Source material:

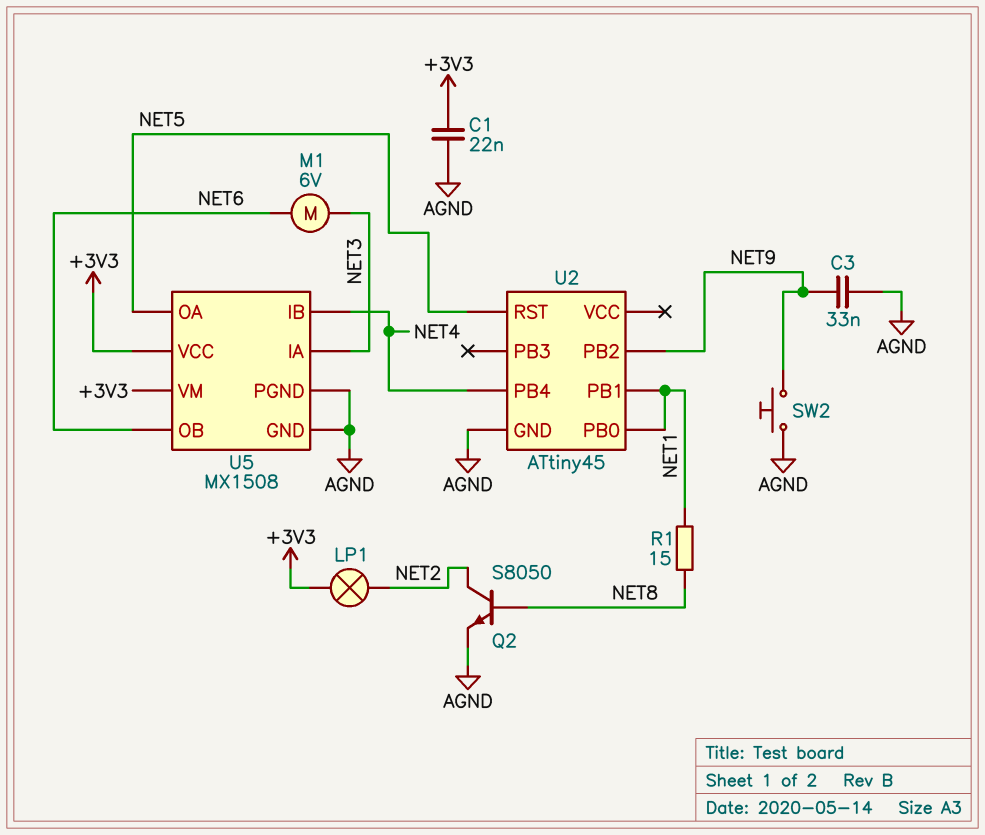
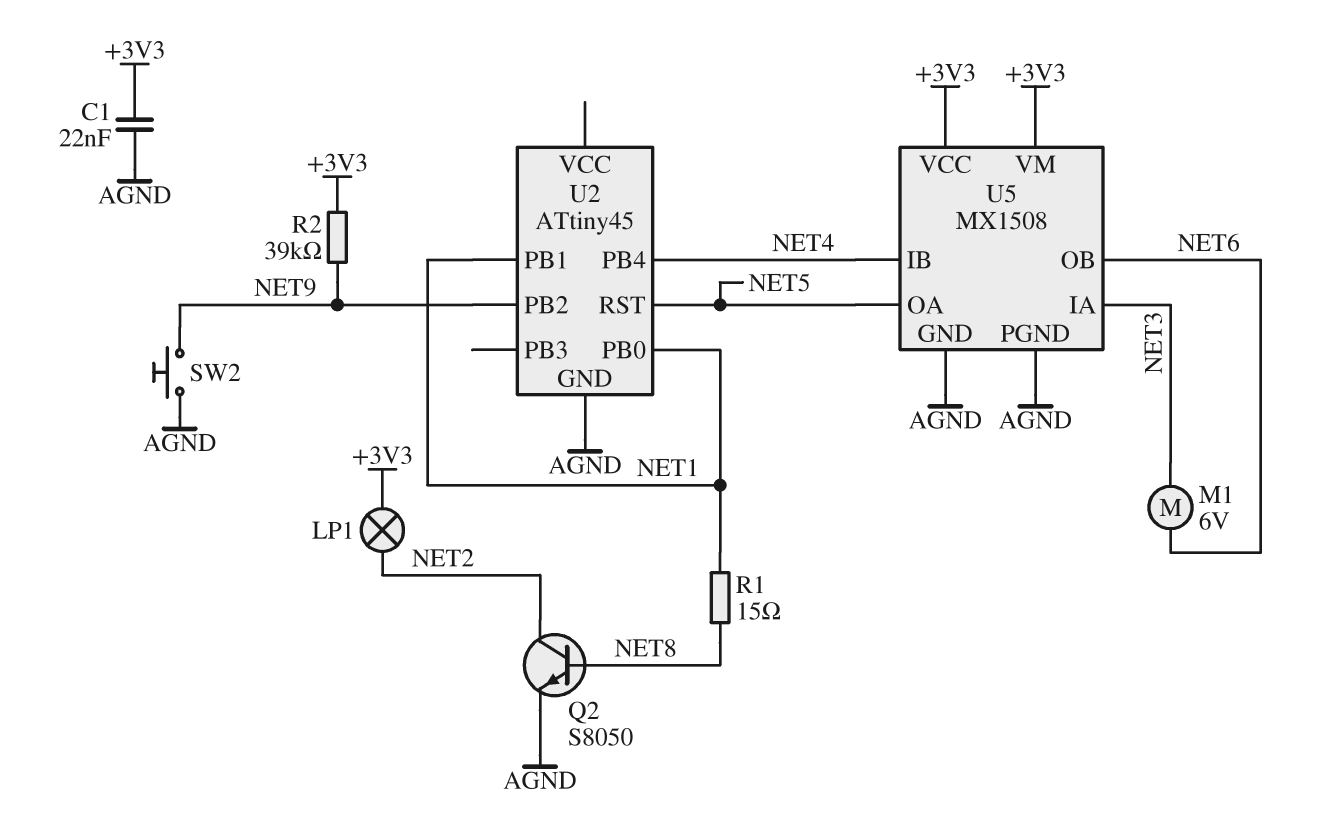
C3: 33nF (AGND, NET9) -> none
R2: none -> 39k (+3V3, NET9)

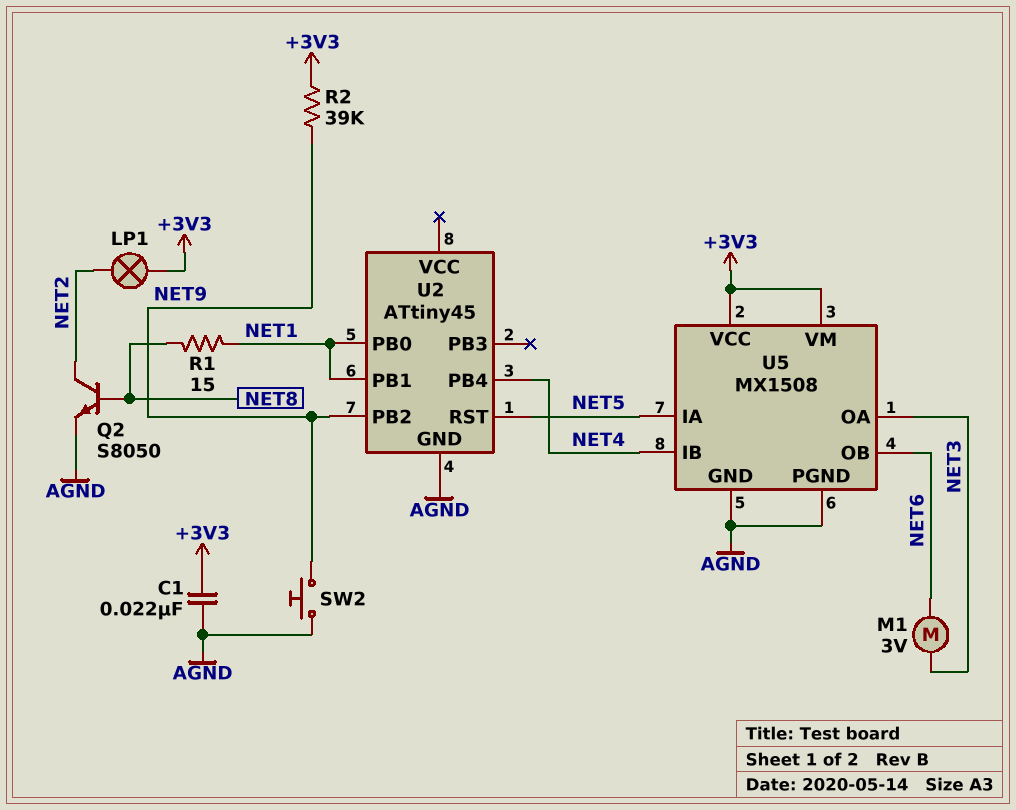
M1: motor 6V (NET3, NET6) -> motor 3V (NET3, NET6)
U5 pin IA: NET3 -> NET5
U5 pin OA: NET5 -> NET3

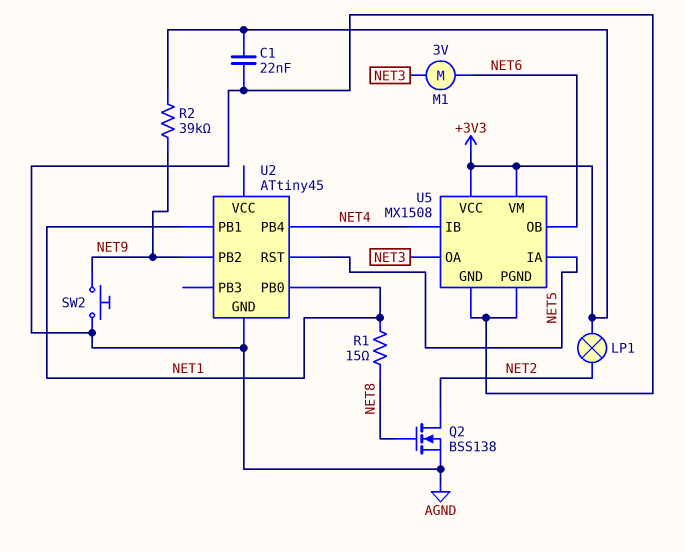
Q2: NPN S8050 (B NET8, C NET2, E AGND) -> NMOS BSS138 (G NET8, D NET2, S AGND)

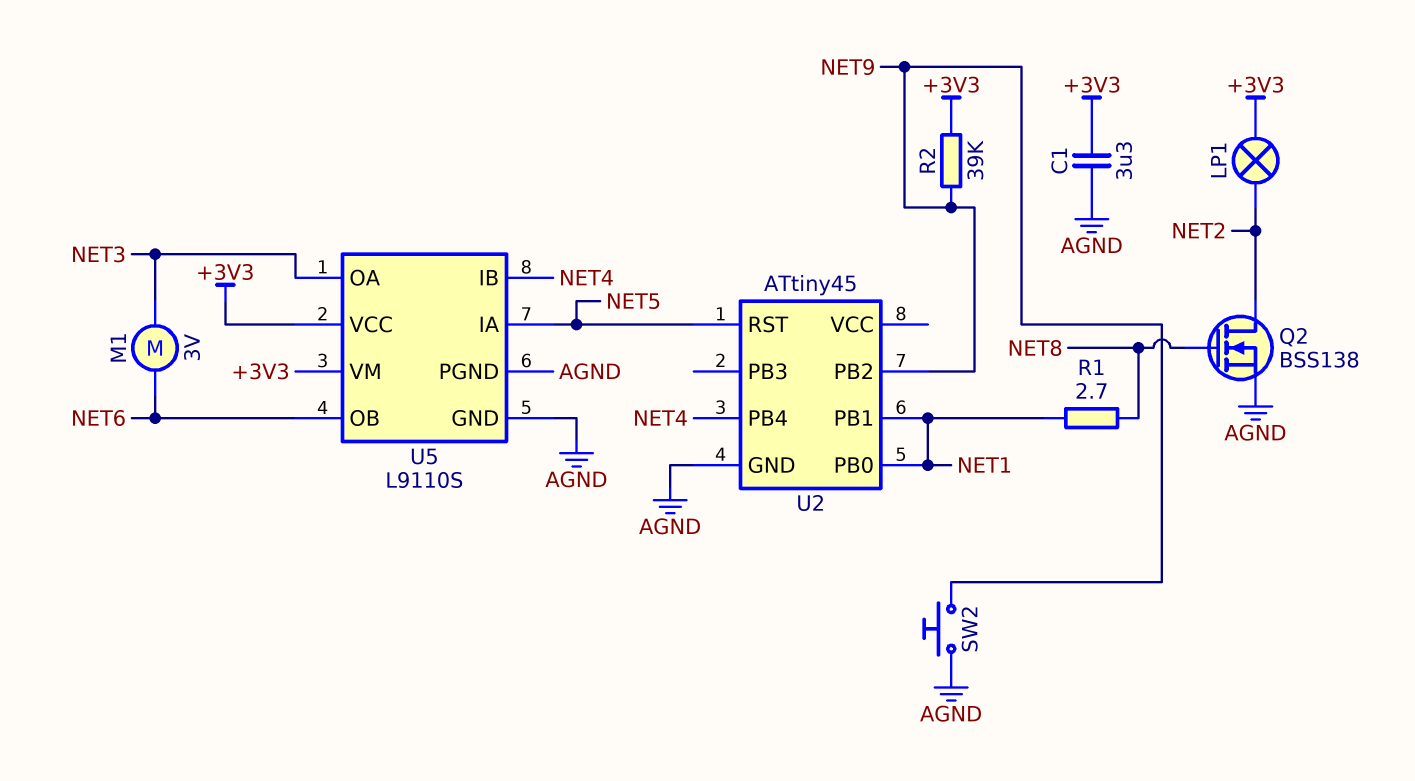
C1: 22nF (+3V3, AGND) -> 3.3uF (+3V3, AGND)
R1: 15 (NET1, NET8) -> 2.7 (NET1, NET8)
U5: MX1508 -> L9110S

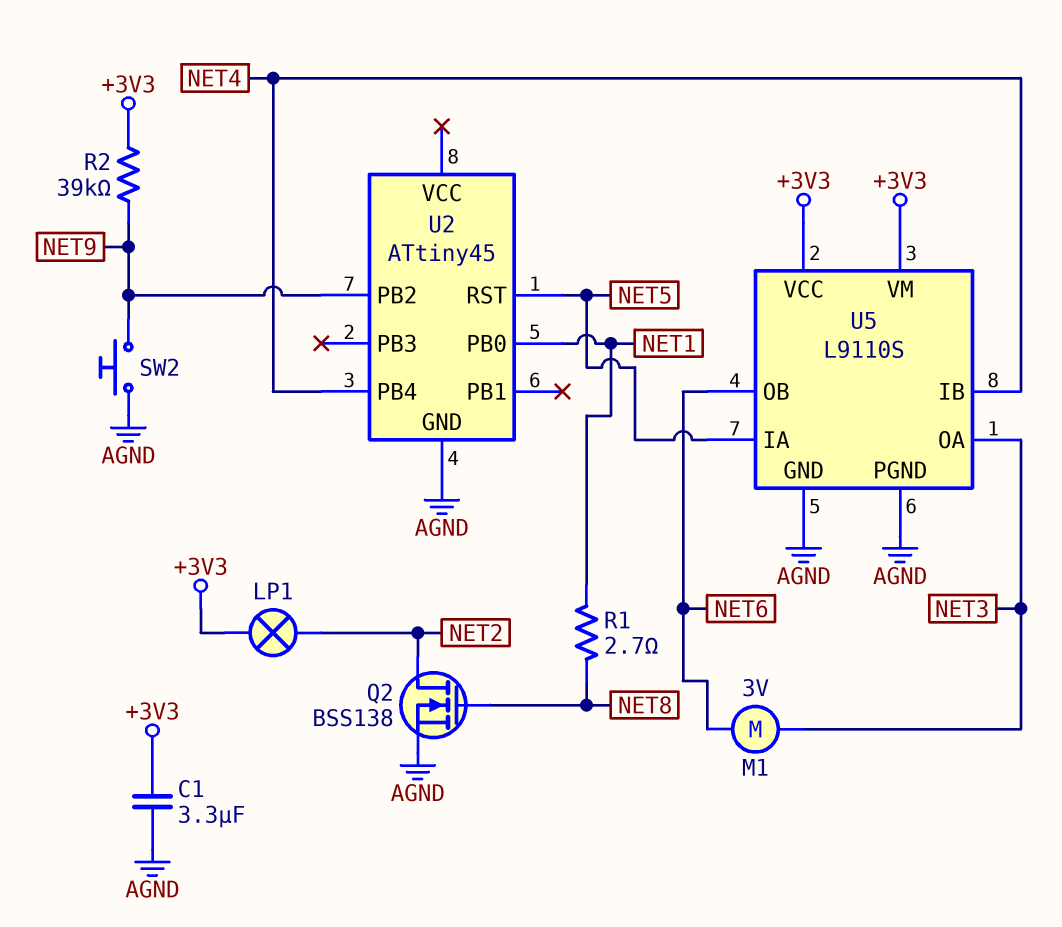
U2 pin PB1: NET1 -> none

What the exercise asks: The lines from the one containing "U5 pin OA: NET5 -> NET3" through the last line above are to be repeated exactly, and only those. Any pictures must be left out.

Answer to this exercise:
U5 pin OA: NET5 -> NET3

Q2: NPN S8050 (B NET8, C NET2, E AGND) -> NMOS BSS138 (G NET8, D NET2, S AGND)

C1: 22nF (+3V3, AGND) -> 3.3uF (+3V3, AGND)
R1: 15 (NET1, NET8) -> 2.7 (NET1, NET8)
U5: MX1508 -> L9110S

U2 pin PB1: NET1 -> none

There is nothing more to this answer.